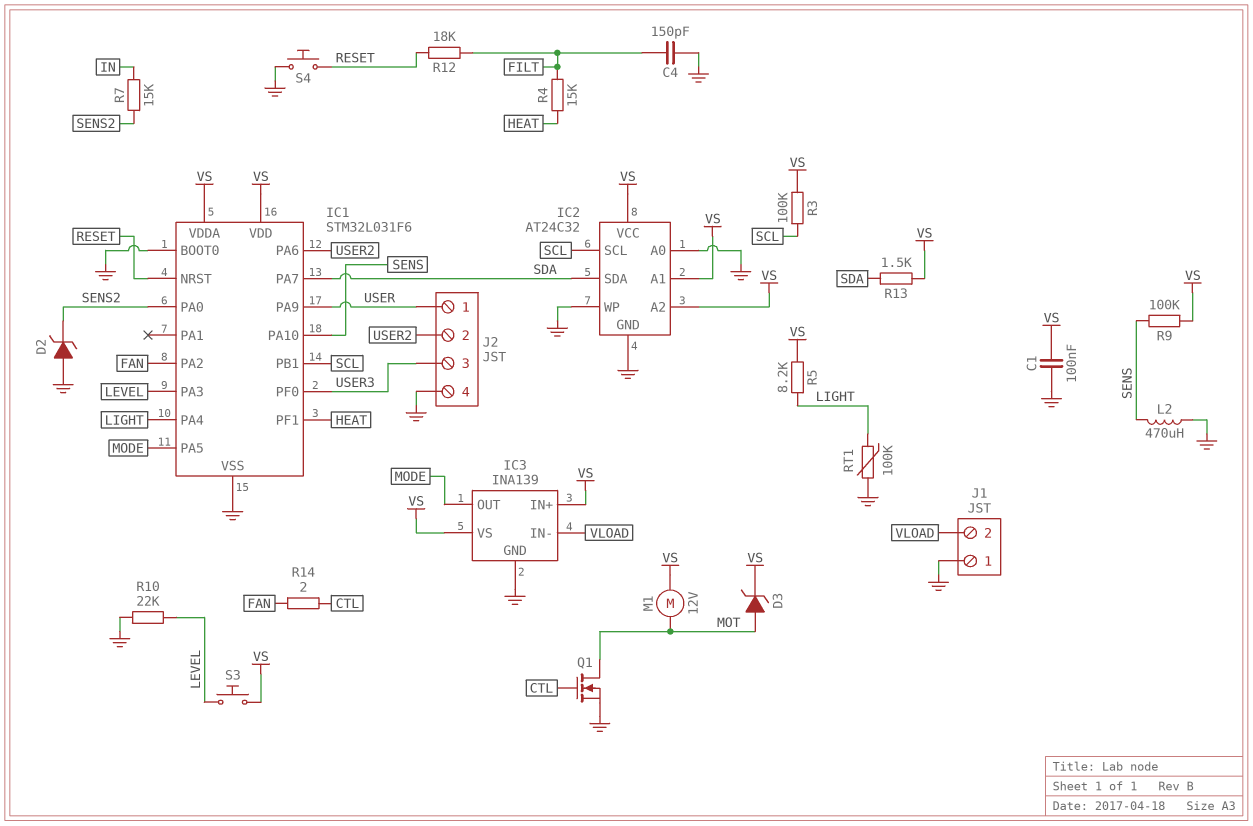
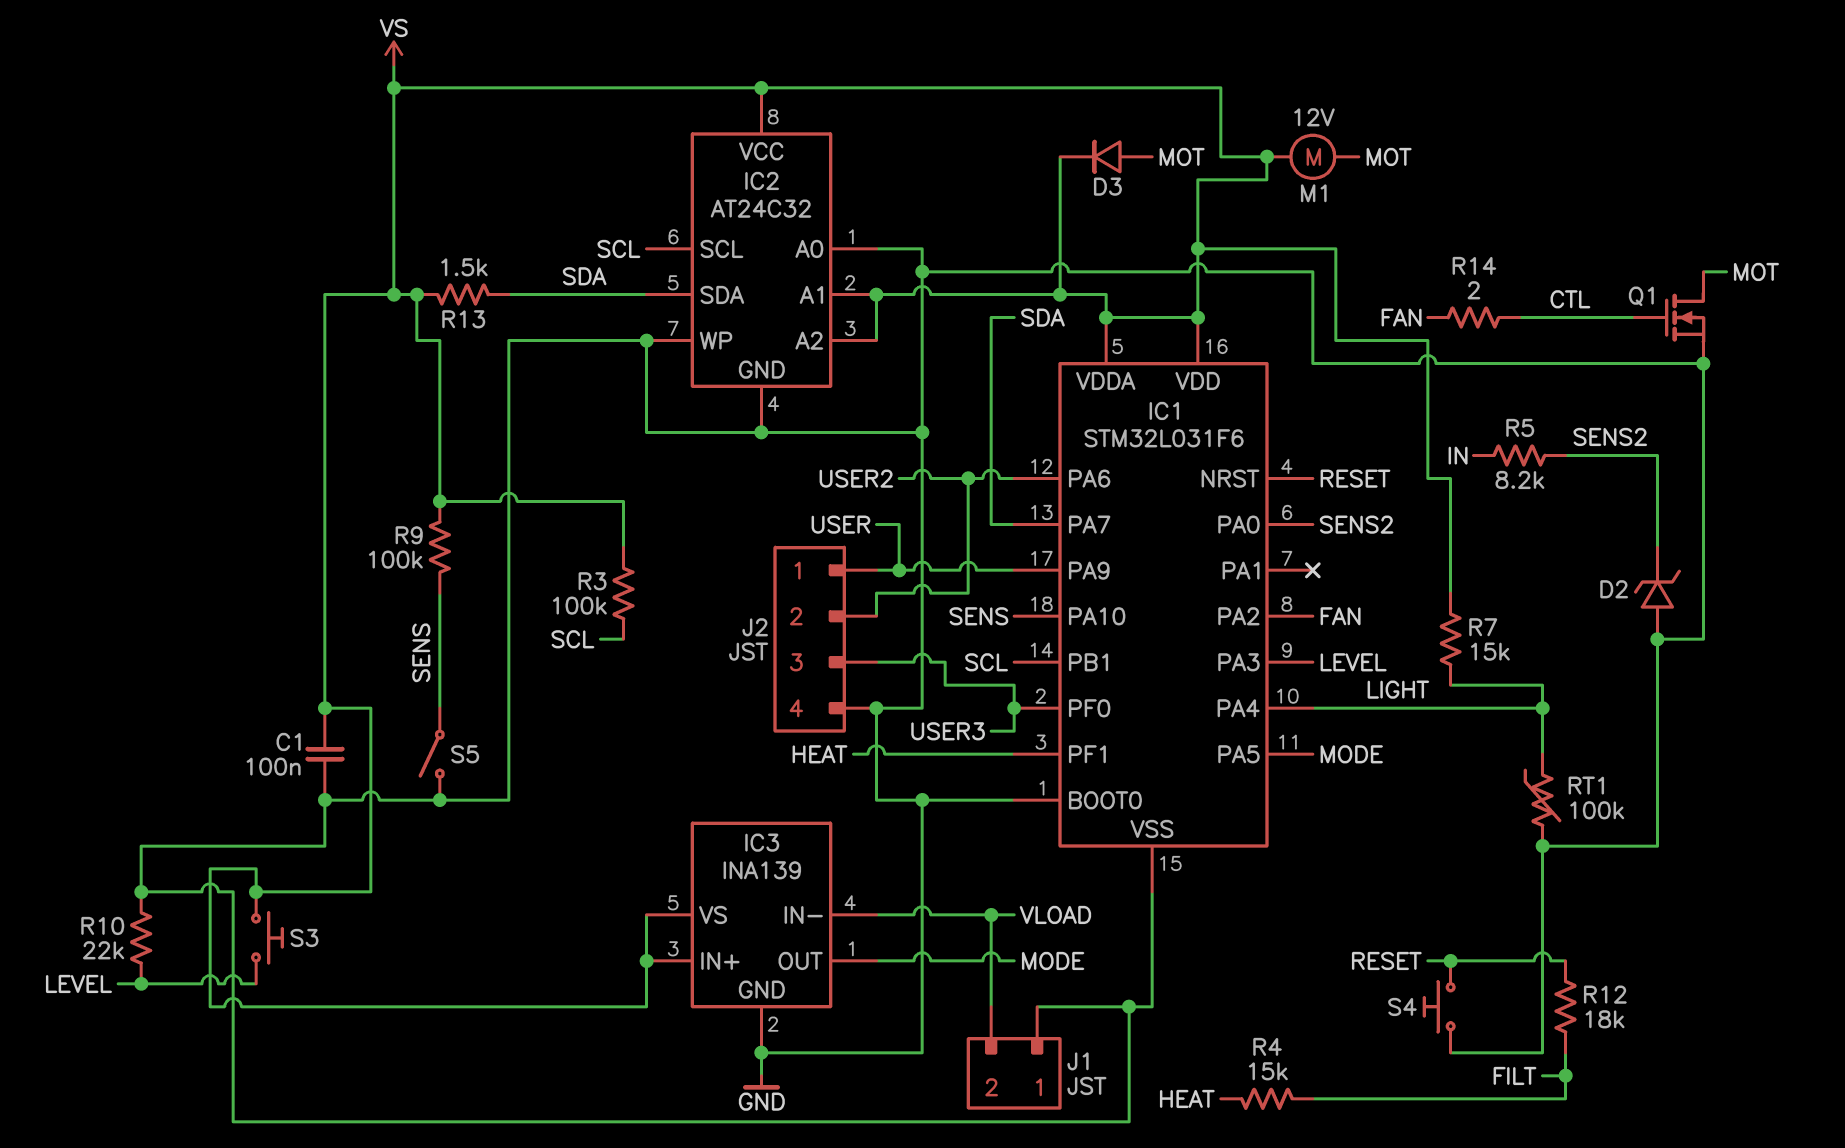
C4: 150pF (FILT, GND) -> none
D3: zener (A MOT, K VS) -> diode (A MOT, K VS)
L2: 470uH (GND, SENS) -> none
R5: 8.2k (LIGHT, VS) -> 8.2k (IN, SENS2)
R7: 15k (IN, SENS2) -> 15k (LIGHT, VS)
S5: none -> switch (GND, SENS)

▸ **Problem**:
Print out, without change, each line from the line holding "D3: zener (A" to the final line of the material.

▸ **Output for this exercise**:
D3: zener (A MOT, K VS) -> diode (A MOT, K VS)
L2: 470uH (GND, SENS) -> none
R5: 8.2k (LIGHT, VS) -> 8.2k (IN, SENS2)
R7: 15k (IN, SENS2) -> 15k (LIGHT, VS)
S5: none -> switch (GND, SENS)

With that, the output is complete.